Records from a collection
++++

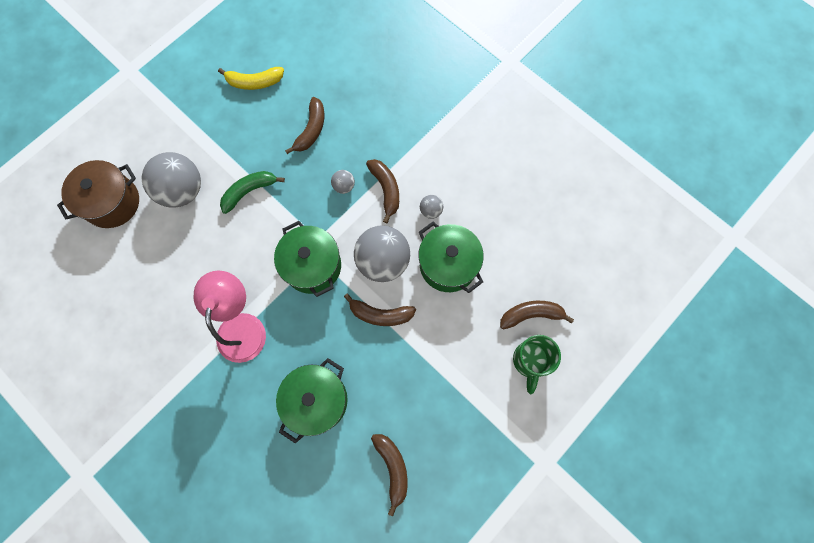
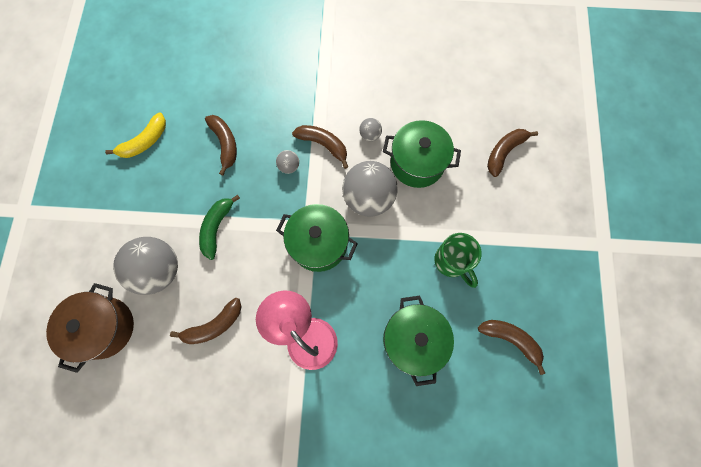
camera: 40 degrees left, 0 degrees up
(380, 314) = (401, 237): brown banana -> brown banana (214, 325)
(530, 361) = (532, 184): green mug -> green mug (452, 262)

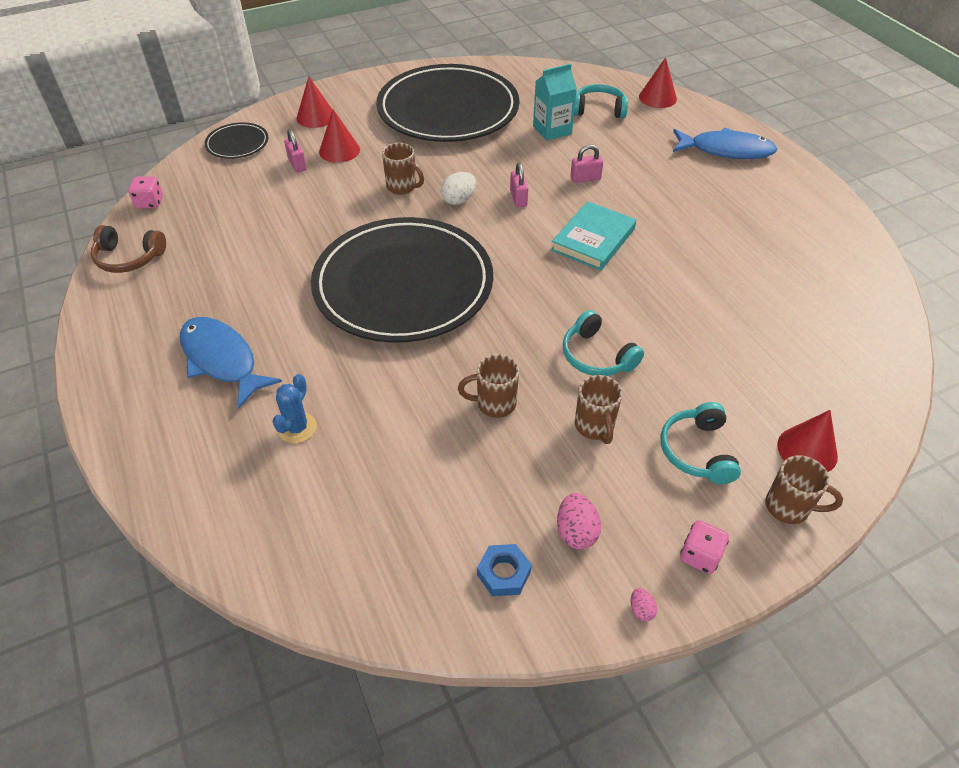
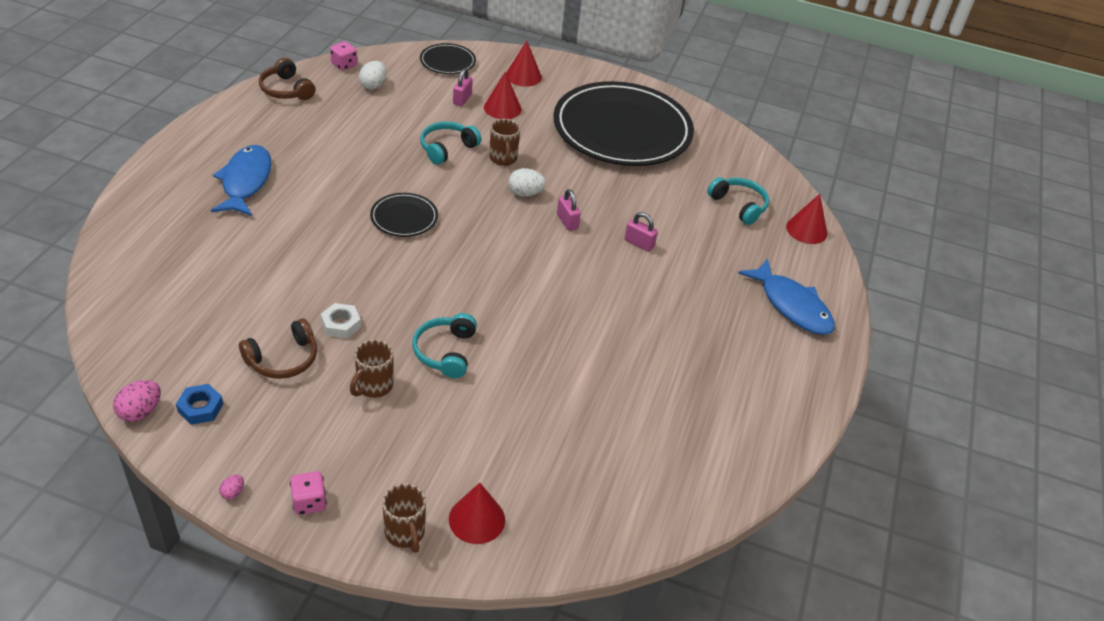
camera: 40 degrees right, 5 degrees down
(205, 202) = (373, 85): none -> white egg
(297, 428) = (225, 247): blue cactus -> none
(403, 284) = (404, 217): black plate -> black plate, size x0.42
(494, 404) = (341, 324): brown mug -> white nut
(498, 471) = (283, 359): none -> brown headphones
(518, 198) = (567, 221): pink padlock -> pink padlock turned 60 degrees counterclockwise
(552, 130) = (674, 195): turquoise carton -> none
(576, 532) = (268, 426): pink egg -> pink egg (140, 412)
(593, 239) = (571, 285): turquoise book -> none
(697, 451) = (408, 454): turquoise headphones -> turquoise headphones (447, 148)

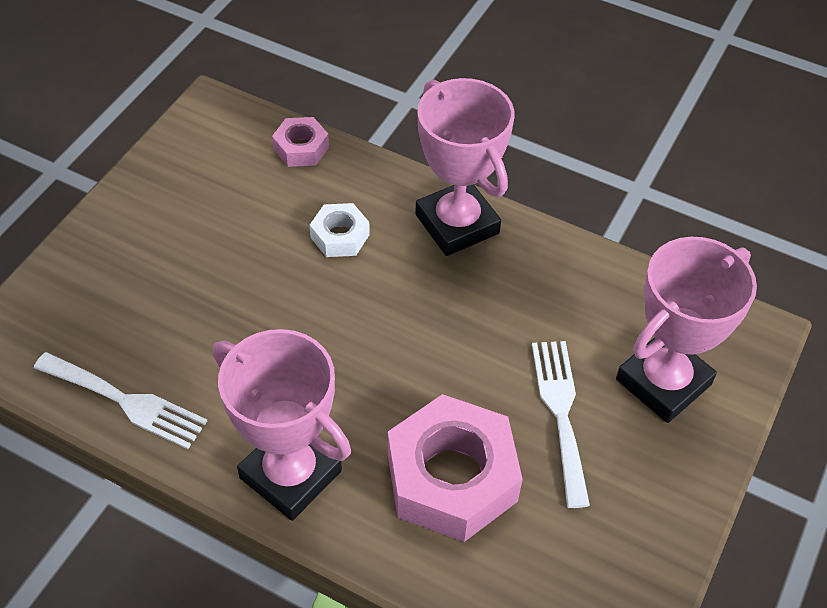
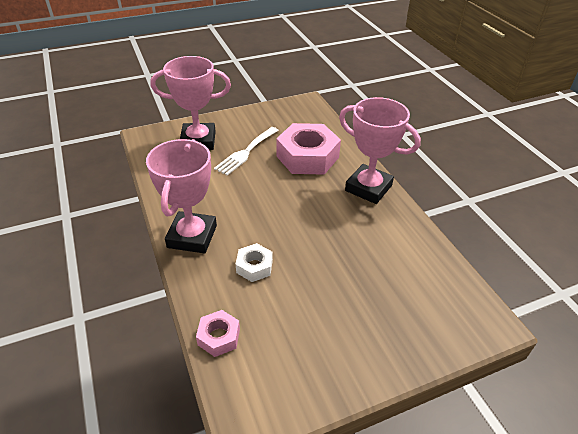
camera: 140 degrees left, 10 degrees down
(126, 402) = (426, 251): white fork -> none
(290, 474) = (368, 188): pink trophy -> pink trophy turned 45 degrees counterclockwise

++++

Give the data again exactly as it appears, but without any images.

Answer
camera: 40 degrees left, 0 degrees up
(380, 314) = (401, 237): brown banana -> brown banana (214, 325)
(530, 361) = (532, 184): green mug -> green mug (452, 262)

camera: 40 degrees right, 5 degrees down
(205, 202) = (373, 85): none -> white egg
(297, 428) = (225, 247): blue cactus -> none
(403, 284) = (404, 217): black plate -> black plate, size x0.42
(494, 404) = (341, 324): brown mug -> white nut
(498, 471) = (283, 359): none -> brown headphones
(518, 198) = (567, 221): pink padlock -> pink padlock turned 60 degrees counterclockwise
(552, 130) = (674, 195): turquoise carton -> none
(576, 532) = (268, 426): pink egg -> pink egg (140, 412)
(593, 239) = (571, 285): turquoise book -> none
(697, 451) = (408, 454): turquoise headphones -> turquoise headphones (447, 148)

camera: 140 degrees left, 10 degrees down
(126, 402) = (426, 251): white fork -> none
(290, 474) = (368, 188): pink trophy -> pink trophy turned 45 degrees counterclockwise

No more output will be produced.